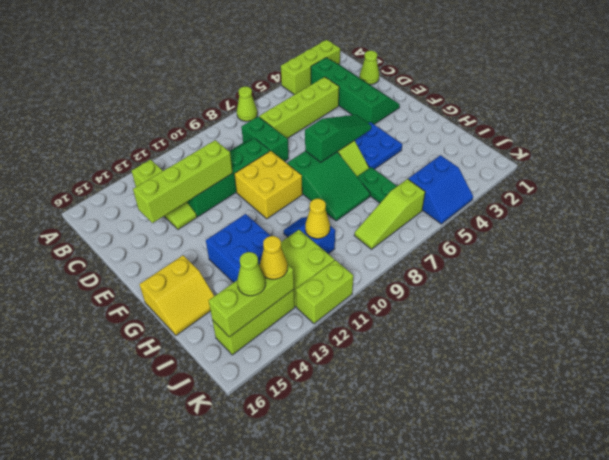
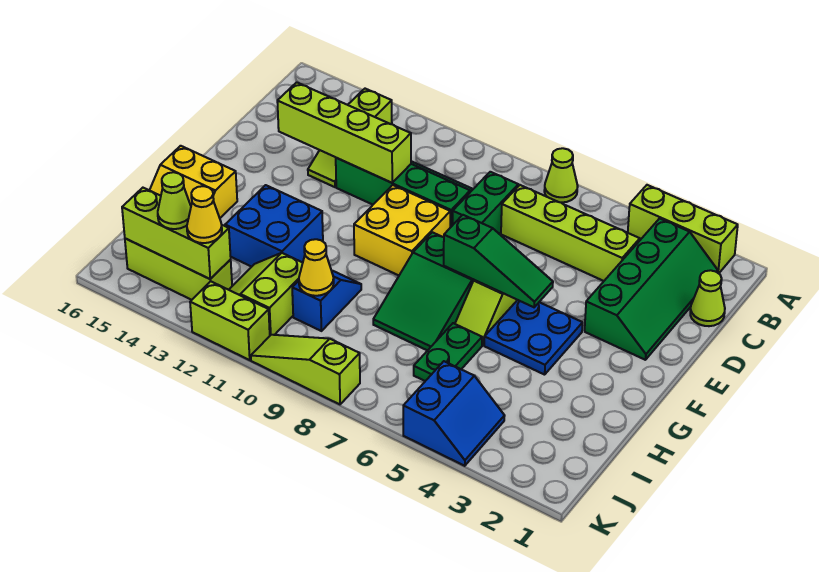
blue slope J4:K5 level 1 top J -> blue slope J4:K5 level 1 top 5
lime slope J6:J8 level 1 top 6 -> lime slope K8:K10 level 1 top 8

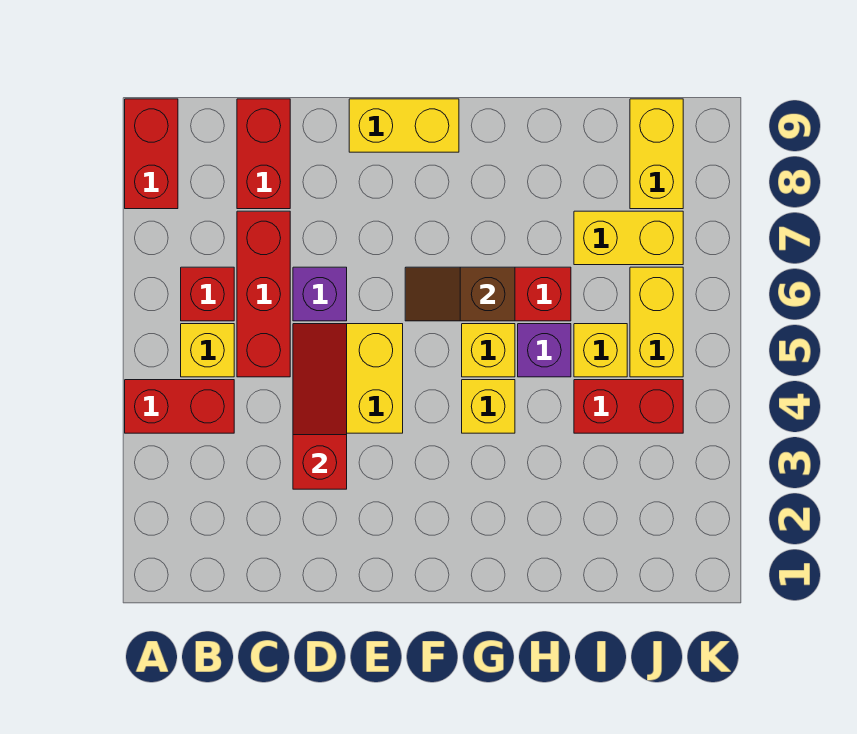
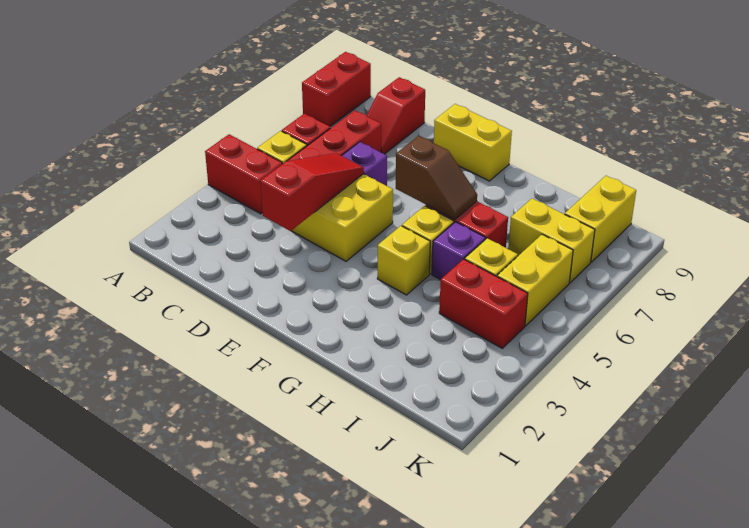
red brick C8:C9 level 1 -> red slope C8:C9 level 1 top 9
brown slope F6:G6 level 2 top G -> brown slope F6:G6 level 2 top F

- _Exercise details_
Word-for-word repeat, images excluded: return all the data.

- _Solution to the problem_
blue slope J4:K5 level 1 top J -> blue slope J4:K5 level 1 top 5
lime slope J6:J8 level 1 top 6 -> lime slope K8:K10 level 1 top 8

red brick C8:C9 level 1 -> red slope C8:C9 level 1 top 9
brown slope F6:G6 level 2 top G -> brown slope F6:G6 level 2 top F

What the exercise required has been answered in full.